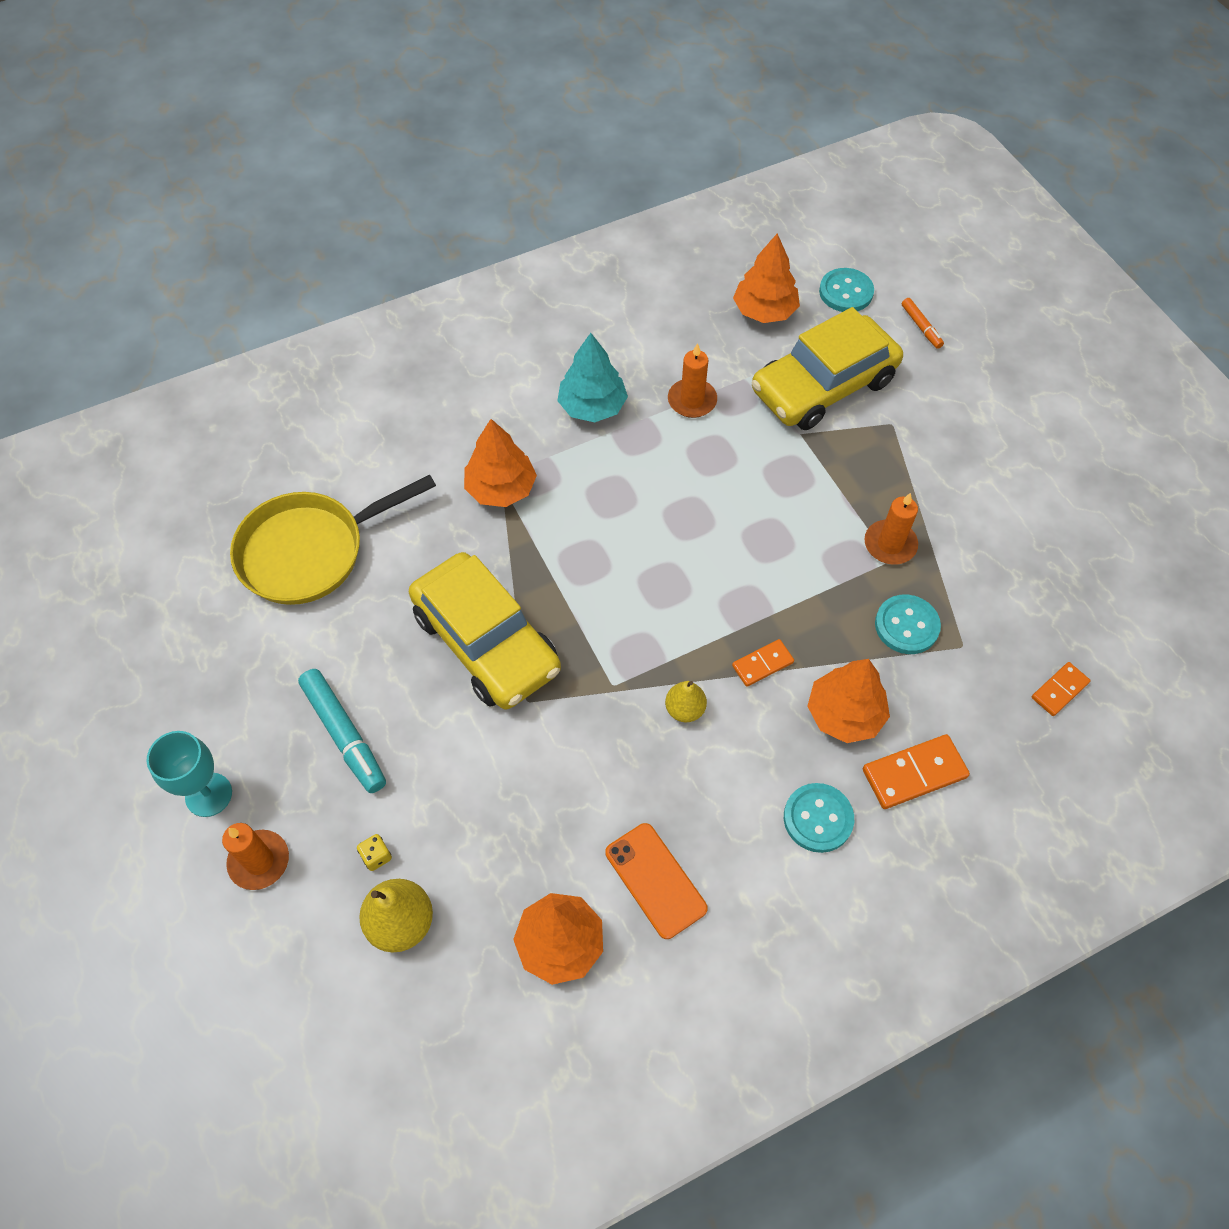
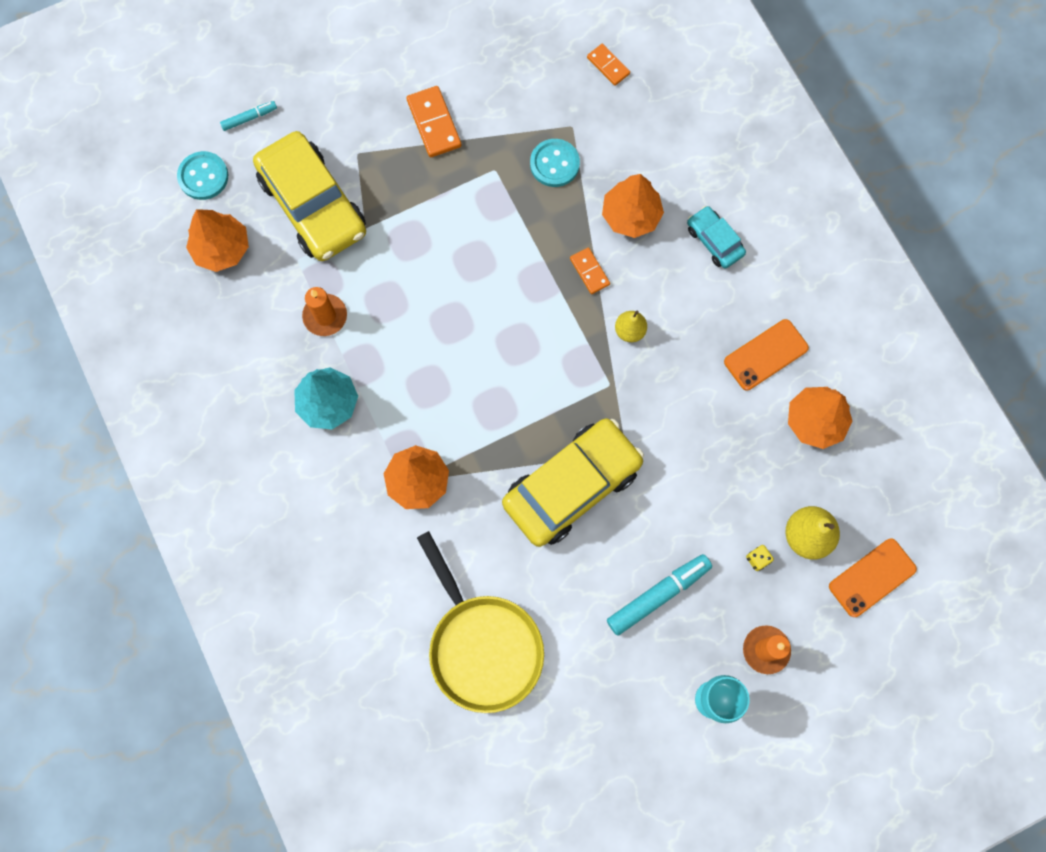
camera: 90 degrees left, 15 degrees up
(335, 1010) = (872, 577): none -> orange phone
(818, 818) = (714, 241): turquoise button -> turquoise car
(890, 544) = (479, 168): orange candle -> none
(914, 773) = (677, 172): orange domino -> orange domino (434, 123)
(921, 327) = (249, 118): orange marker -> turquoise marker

Exercise goal ▸
Print all the entries again exactly as written, but without the pictures.

Task output ▸
camera: 90 degrees left, 15 degrees up
(335, 1010) = (872, 577): none -> orange phone
(818, 818) = (714, 241): turquoise button -> turquoise car
(890, 544) = (479, 168): orange candle -> none
(914, 773) = (677, 172): orange domino -> orange domino (434, 123)
(921, 327) = (249, 118): orange marker -> turquoise marker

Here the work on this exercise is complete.